▶ Work instruction:
Lines before the one containing "S3: button (GND, NET13)" in the records below are to be left out; that line and all after it, through the end, are to be retyped exactly.

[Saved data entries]
┌──

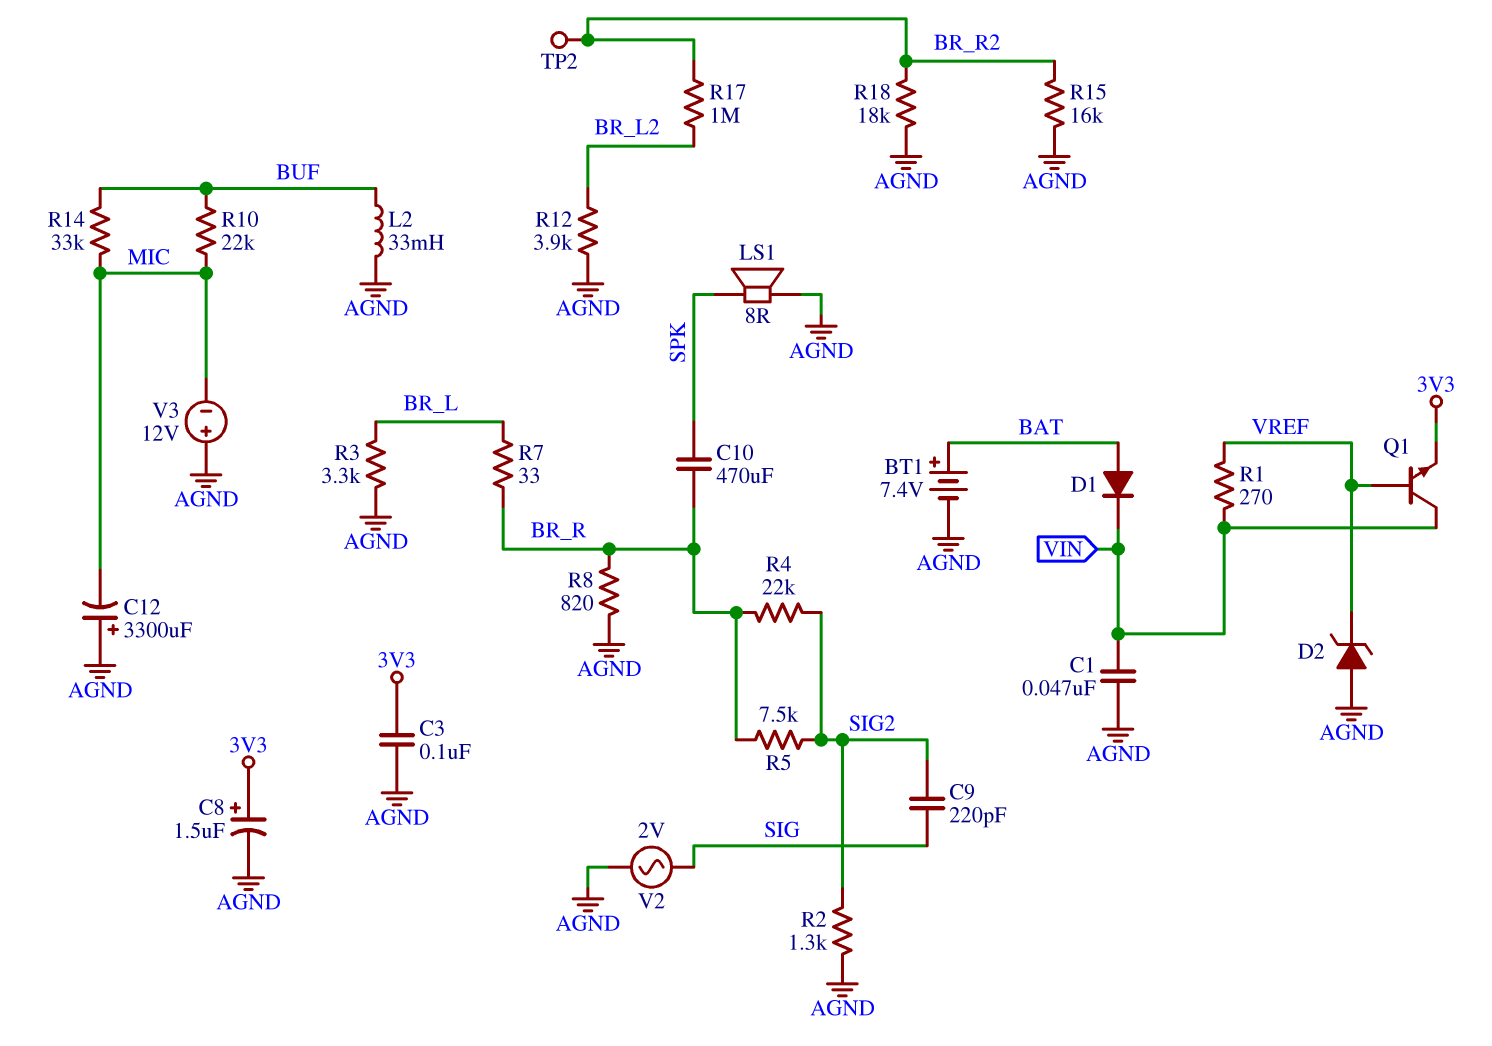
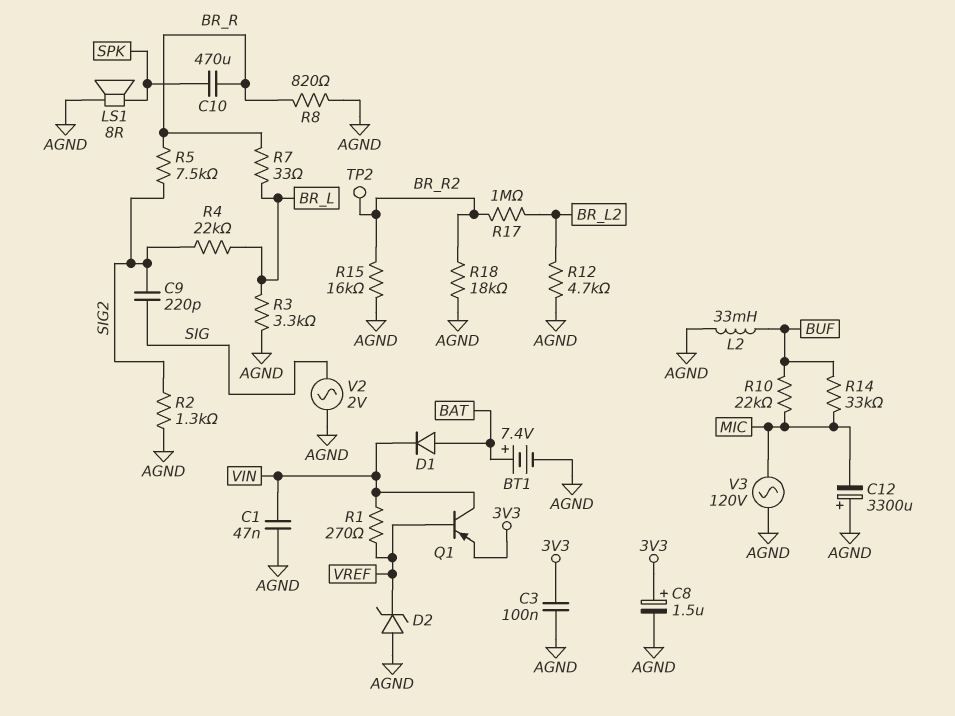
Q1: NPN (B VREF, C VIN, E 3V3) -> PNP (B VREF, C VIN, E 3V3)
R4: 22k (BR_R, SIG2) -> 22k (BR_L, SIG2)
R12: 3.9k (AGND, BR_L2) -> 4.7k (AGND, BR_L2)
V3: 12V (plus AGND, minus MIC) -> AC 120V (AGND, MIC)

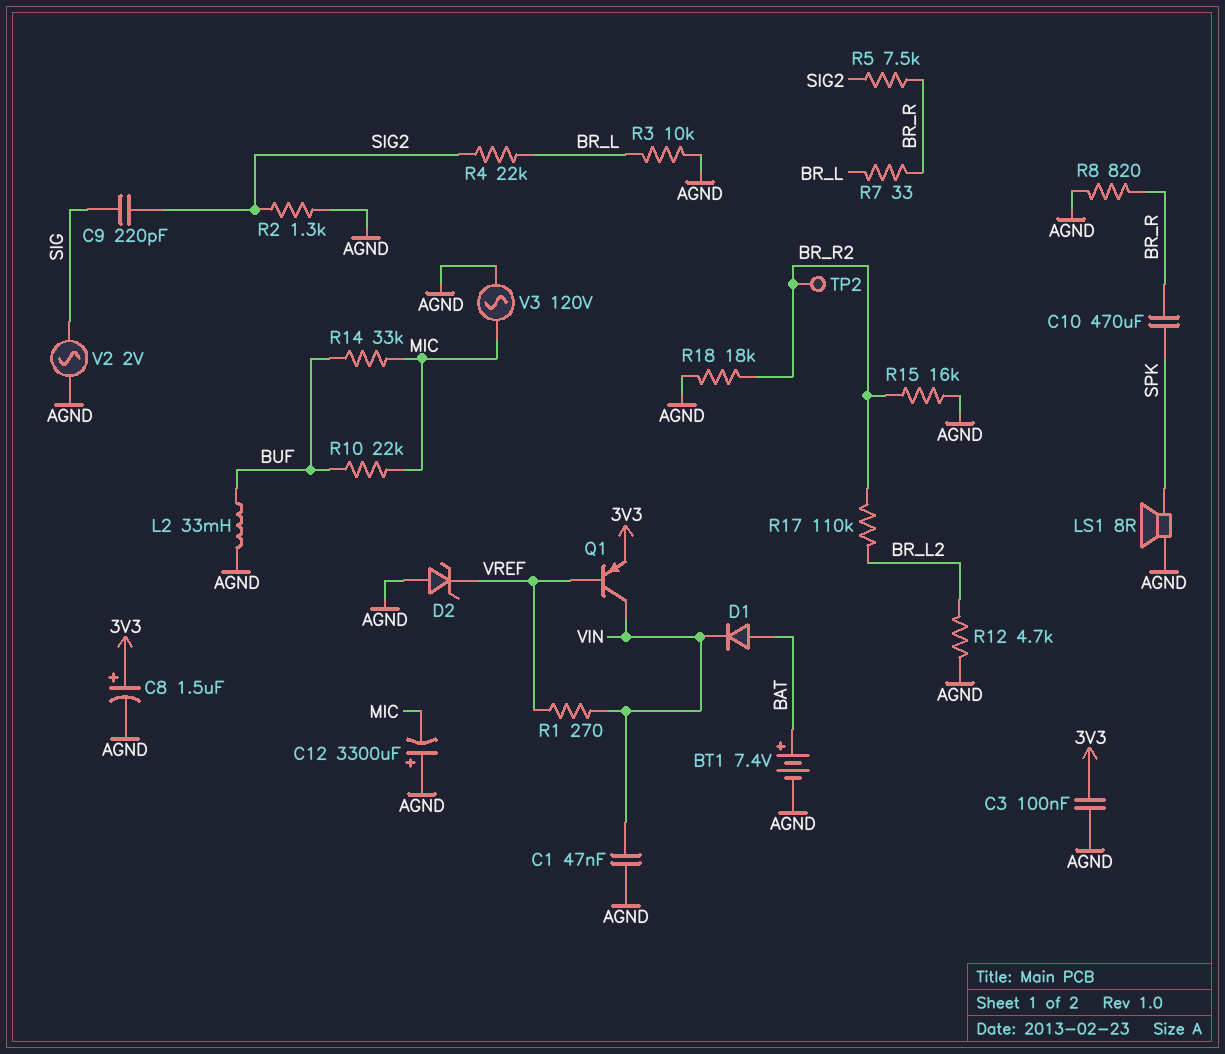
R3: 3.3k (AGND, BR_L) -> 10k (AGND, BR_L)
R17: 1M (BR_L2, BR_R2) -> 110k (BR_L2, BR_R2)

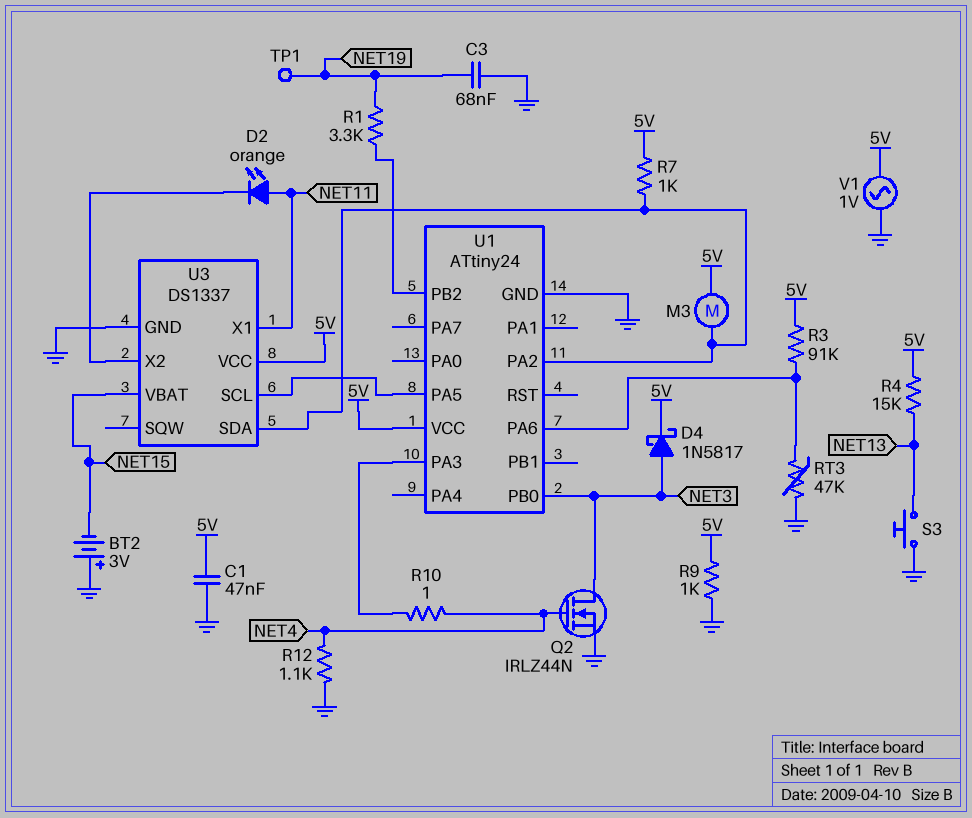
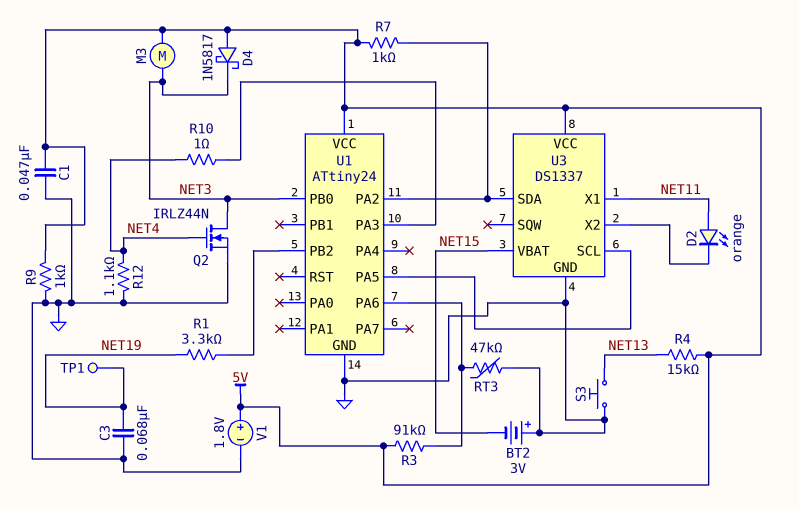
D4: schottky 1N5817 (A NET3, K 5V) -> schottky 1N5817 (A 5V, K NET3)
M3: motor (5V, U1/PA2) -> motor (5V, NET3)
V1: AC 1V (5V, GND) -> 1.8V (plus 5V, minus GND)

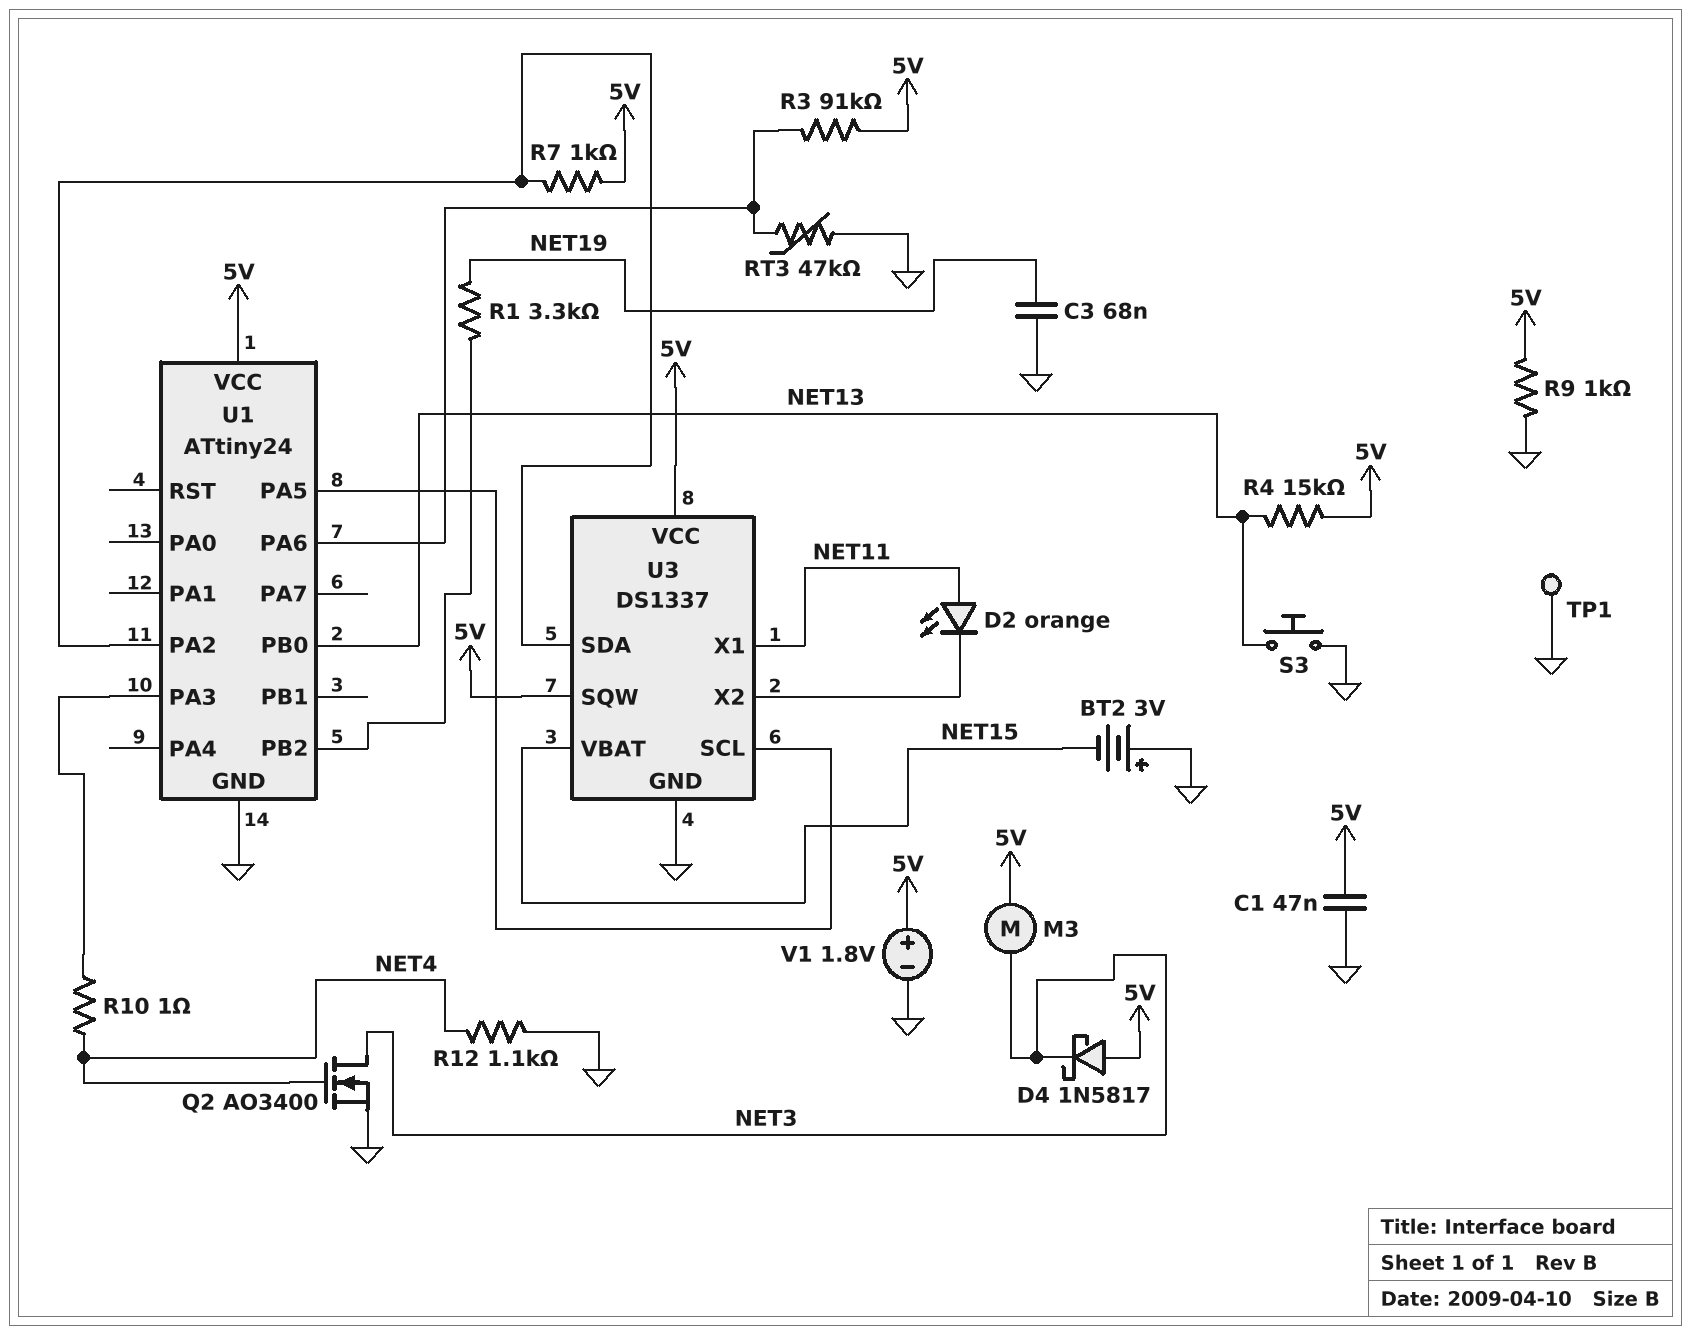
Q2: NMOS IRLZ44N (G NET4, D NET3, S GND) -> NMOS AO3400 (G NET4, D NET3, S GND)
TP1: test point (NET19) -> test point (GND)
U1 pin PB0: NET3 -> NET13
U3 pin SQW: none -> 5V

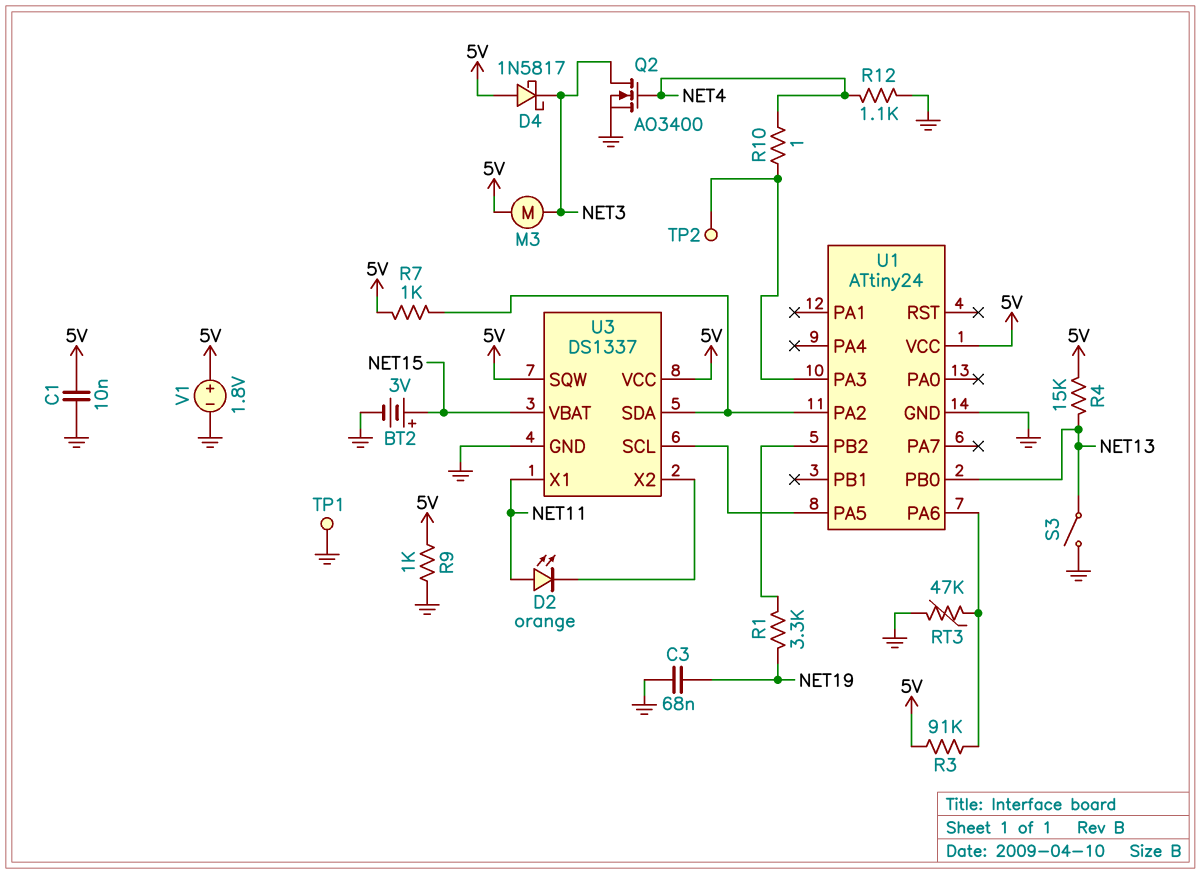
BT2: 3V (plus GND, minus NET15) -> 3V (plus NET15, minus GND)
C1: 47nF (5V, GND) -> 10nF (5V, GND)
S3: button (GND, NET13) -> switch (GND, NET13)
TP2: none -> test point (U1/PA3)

└──

▶ Solution:
S3: button (GND, NET13) -> switch (GND, NET13)
TP2: none -> test point (U1/PA3)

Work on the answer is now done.